▶ [Work order] The records below are to be restated word for word; their pictures are not.

▶ [Data records]
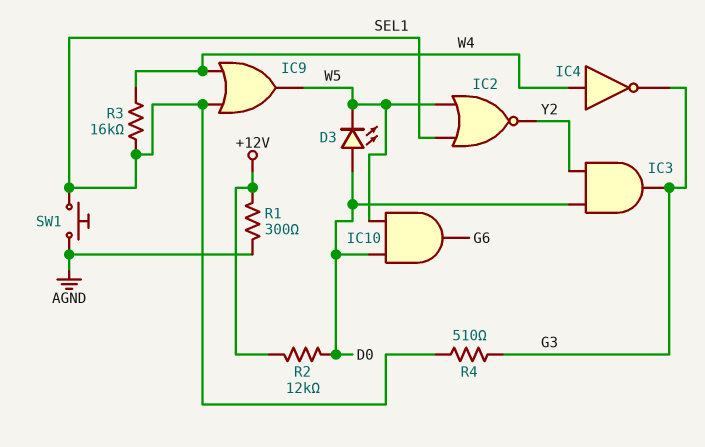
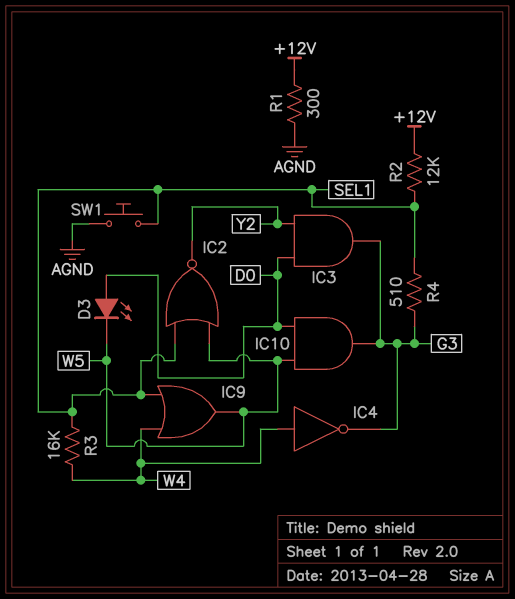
IC10: AND (in D0, in W5, out G6) -> AND (in D0, in W5, out G3)
R2: 12k (+12V, D0) -> 12k (+12V, SEL1)

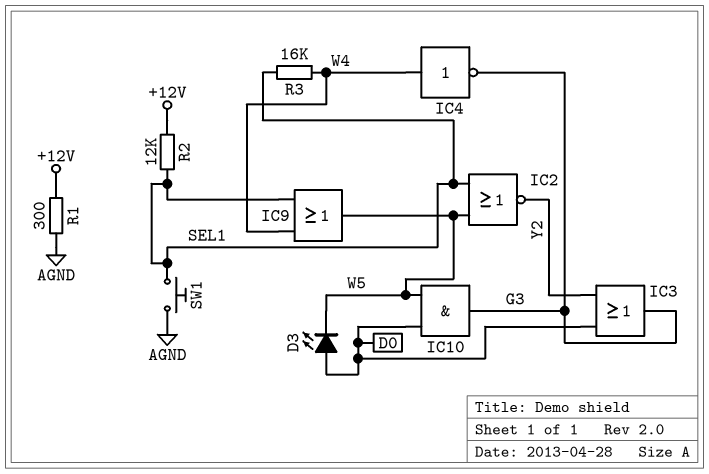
IC3: AND (in D0, in Y2, out G3) -> OR (in D0, in Y2, out G3)
R4: 510 (G3, SEL1) -> none

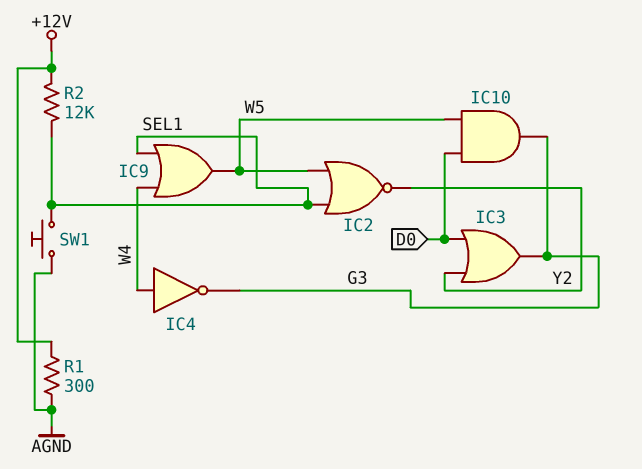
D3: LED (A D0, K W5) -> none
R3: 16k (SEL1, W4) -> none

▶ [The completed task]
IC10: AND (in D0, in W5, out G6) -> AND (in D0, in W5, out G3)
R2: 12k (+12V, D0) -> 12k (+12V, SEL1)

IC3: AND (in D0, in Y2, out G3) -> OR (in D0, in Y2, out G3)
R4: 510 (G3, SEL1) -> none

D3: LED (A D0, K W5) -> none
R3: 16k (SEL1, W4) -> none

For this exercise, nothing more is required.